'''
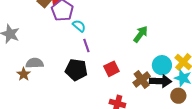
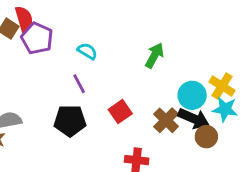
cyan semicircle: (79, 26) -> (87, 51), moved
black arrow: (161, 81) -> (194, 119), turned 30
brown circle: (178, 96) -> (206, 137), moved

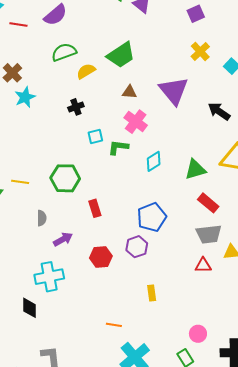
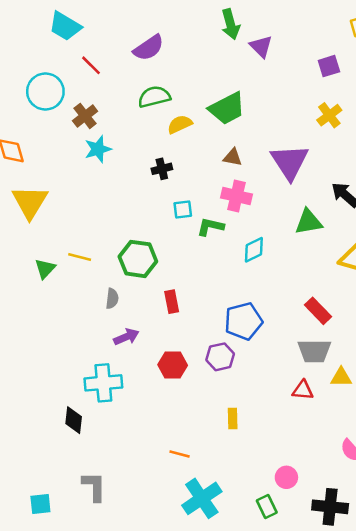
red line: (18, 24) -> (91, 65), moved, turned 30
pink cross: (136, 122) -> (236, 196), turned -30
green triangle: (195, 169) -> (309, 222), moved
gray semicircle: (42, 218) -> (112, 299), moved

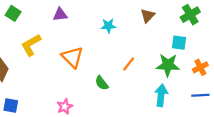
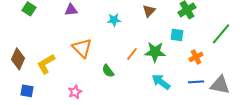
yellow L-shape: (31, 45) -> (46, 64), moved
green star: (168, 65) -> (155, 52), moved
cyan arrow: (161, 95) -> (161, 82), turned -60

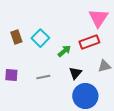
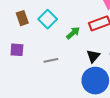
black triangle: (75, 73) -> (93, 56), moved
purple square: (11, 75) -> (17, 50), moved

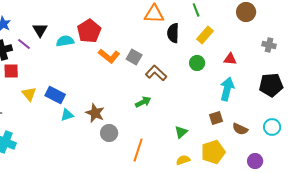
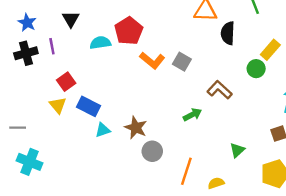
black triangle: (40, 30) -> (71, 19), moved
yellow rectangle: (205, 35) -> (270, 50), moved
purple line: (24, 44) -> (52, 46), turned 40
red square: (11, 71) -> (66, 82), moved, turned -35
brown L-shape: (156, 73) -> (220, 90), moved
yellow semicircle: (183, 160) -> (216, 183), moved

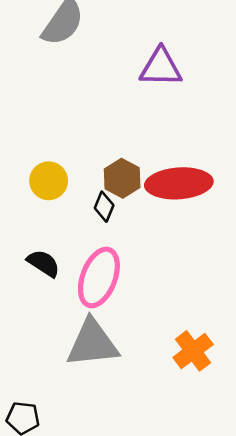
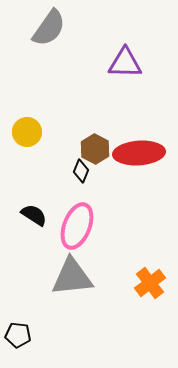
yellow circle: (49, 181) -> (27, 132), moved

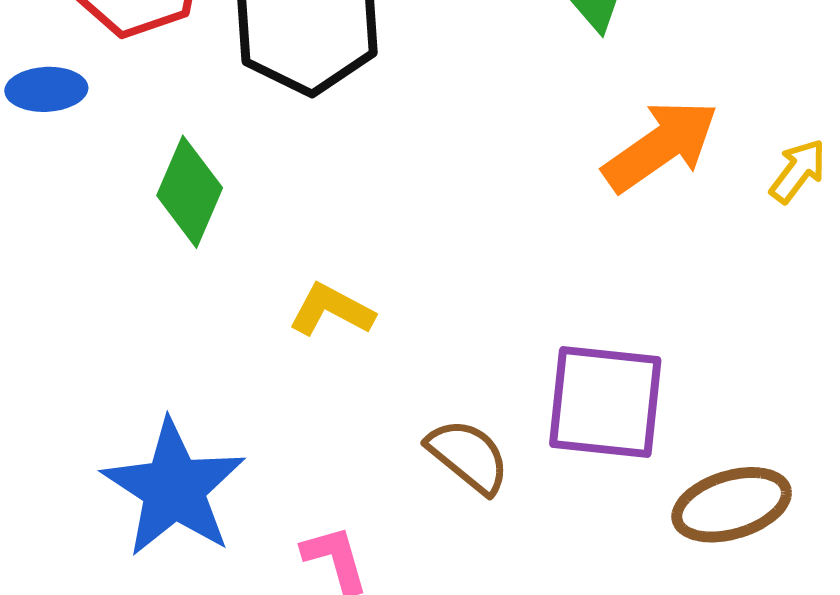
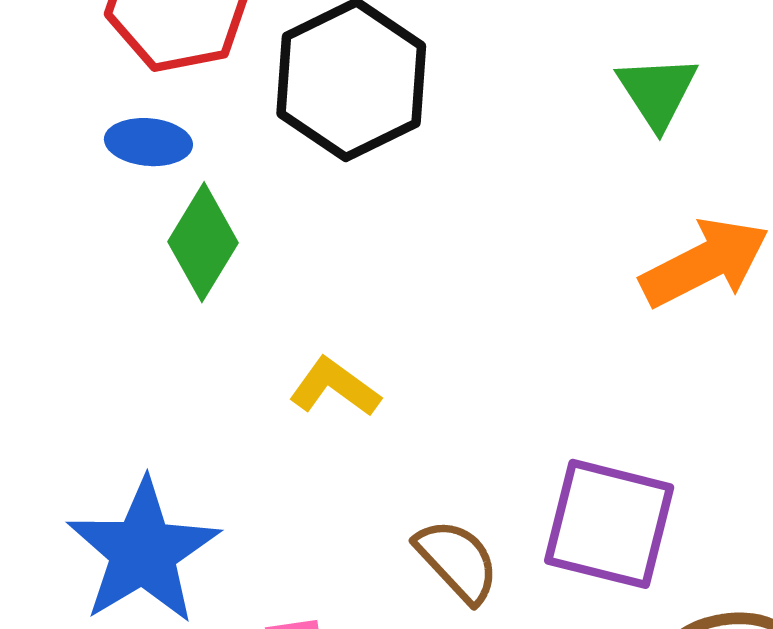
blue ellipse: (46, 89) -> (148, 142), moved

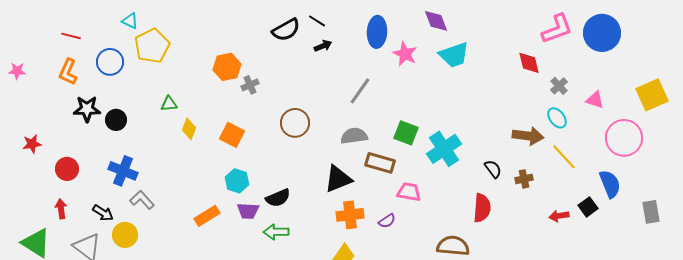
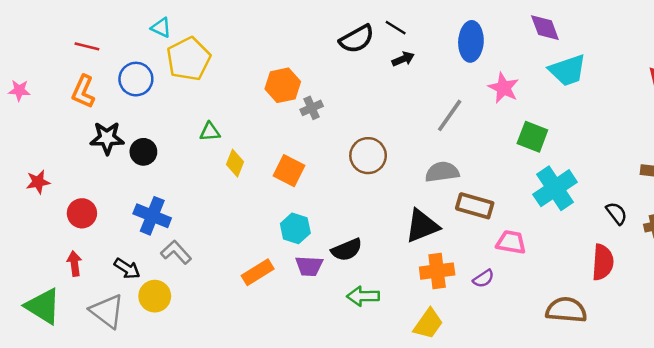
pink star: (405, 54) -> (504, 88), moved
green square: (406, 133) -> (532, 137), moved
green arrow: (276, 232) -> (363, 296), moved

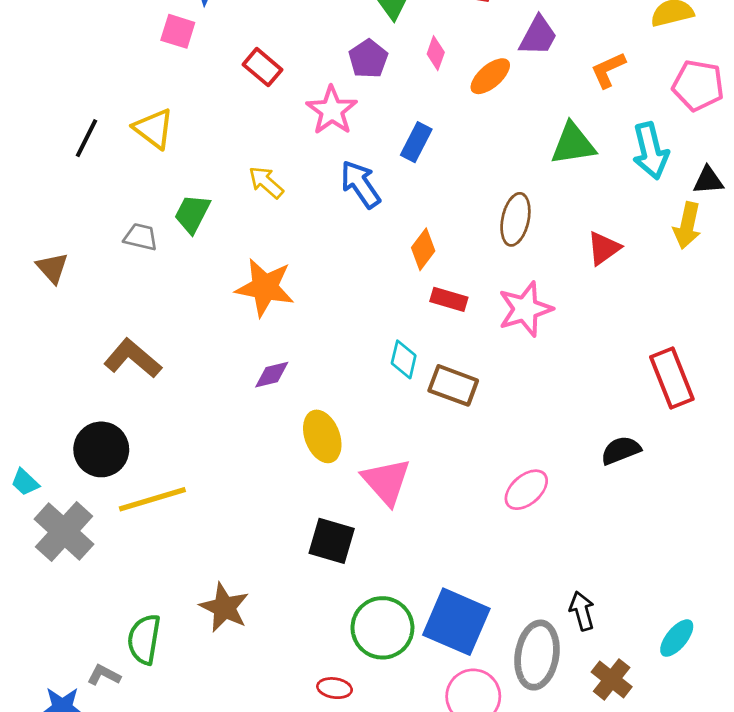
'''
Aim of the task =
Find the word "shape" in the material, then list each line that holds it.

Response to this task =
yellow L-shape: (31, 45) -> (46, 64), moved
brown L-shape: (156, 73) -> (220, 90), moved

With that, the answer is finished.